**What the task asks**
Only the lines below from the one containing "red circle: (51, 70) -> (57, 60), moved" through the one containing "cyan semicircle: (77, 90) -> (21, 19), moved" belong in the answer, set down exactly, with the pictures left out.

== Exercise material ==

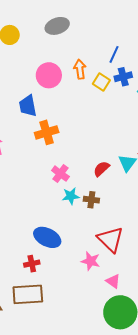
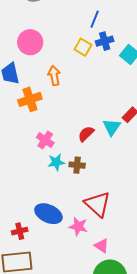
orange arrow: (80, 69) -> (54, 76), moved
blue ellipse: (47, 237) -> (48, 214), moved

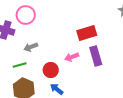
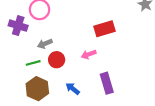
purple rectangle: (96, 56) -> (107, 83), moved
red circle: (51, 70) -> (57, 60), moved

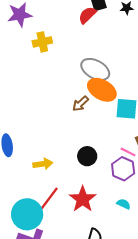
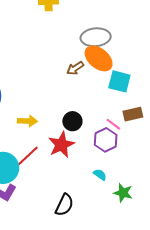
gray ellipse: (95, 69) -> (96, 37), turned -44
red star: (83, 199) -> (61, 145), moved

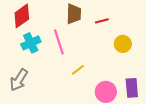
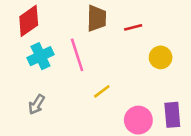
gray arrow: (19, 80) -> (37, 104), moved, size x0.7

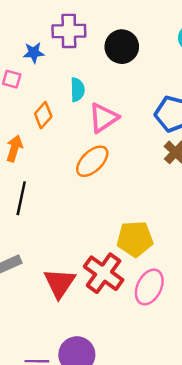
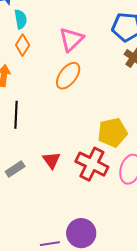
cyan semicircle: (77, 90) -> (21, 19), moved
red triangle: (60, 283) -> (51, 160), moved, size x0.7

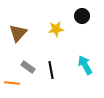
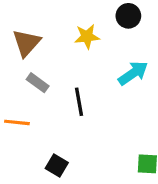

===

**Answer to this problem**
red circle: (51, 70) -> (57, 60), moved

gray ellipse: (95, 69) -> (96, 37), turned -44
red star: (83, 199) -> (61, 145), moved

gray arrow: (19, 80) -> (37, 104), moved, size x0.7

cyan semicircle: (77, 90) -> (21, 19), moved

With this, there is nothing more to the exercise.